* [What to work on] Copy the complete listing that follows, letter for letter.

* [Working data]
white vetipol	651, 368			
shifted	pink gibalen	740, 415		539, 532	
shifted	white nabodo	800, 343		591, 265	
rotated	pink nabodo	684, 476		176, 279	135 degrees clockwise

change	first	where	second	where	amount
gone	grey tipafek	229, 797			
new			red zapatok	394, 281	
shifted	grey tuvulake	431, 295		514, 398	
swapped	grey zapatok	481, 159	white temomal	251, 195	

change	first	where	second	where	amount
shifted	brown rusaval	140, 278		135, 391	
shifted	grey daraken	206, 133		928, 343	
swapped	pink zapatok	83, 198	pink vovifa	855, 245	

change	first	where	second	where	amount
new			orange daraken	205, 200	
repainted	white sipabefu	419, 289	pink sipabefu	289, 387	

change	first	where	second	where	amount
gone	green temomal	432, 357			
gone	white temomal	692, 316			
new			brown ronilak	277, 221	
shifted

* [Result of this exercise]
white vetipol	651, 368			
shifted	pink gibalen	740, 415		539, 532	
shifted	white nabodo	800, 343		591, 265	
rotated	pink nabodo	684, 476		176, 279	135 degrees clockwise

change	first	where	second	where	amount
gone	grey tipafek	229, 797			
new			red zapatok	394, 281	
shifted	grey tuvulake	431, 295		514, 398	
swapped	grey zapatok	481, 159	white temomal	251, 195	

change	first	where	second	where	amount
shifted	brown rusaval	140, 278		135, 391	
shifted	grey daraken	206, 133		928, 343	
swapped	pink zapatok	83, 198	pink vovifa	855, 245	

change	first	where	second	where	amount
new			orange daraken	205, 200	
repainted	white sipabefu	419, 289	pink sipabefu	289, 387	

change	first	where	second	where	amount
gone	green temomal	432, 357			
gone	white temomal	692, 316			
new			brown ronilak	277, 221	
shifted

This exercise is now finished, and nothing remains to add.